(What the exercise asks): When you reach the line that contains "none -> yellow brick H6:I6 level 1" in the data below, copy it and every line after it exactly, adding nothing.

*** Given records Section Begins ***

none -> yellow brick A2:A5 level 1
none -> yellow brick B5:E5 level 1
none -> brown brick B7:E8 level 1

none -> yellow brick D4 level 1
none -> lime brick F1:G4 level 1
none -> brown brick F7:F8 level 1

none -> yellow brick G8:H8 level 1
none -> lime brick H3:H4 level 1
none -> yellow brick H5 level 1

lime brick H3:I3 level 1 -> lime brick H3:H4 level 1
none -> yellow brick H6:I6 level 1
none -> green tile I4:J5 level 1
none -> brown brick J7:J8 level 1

*** Given records Section Ends ***

(Solution to the problem):
none -> yellow brick H6:I6 level 1
none -> green tile I4:J5 level 1
none -> brown brick J7:J8 level 1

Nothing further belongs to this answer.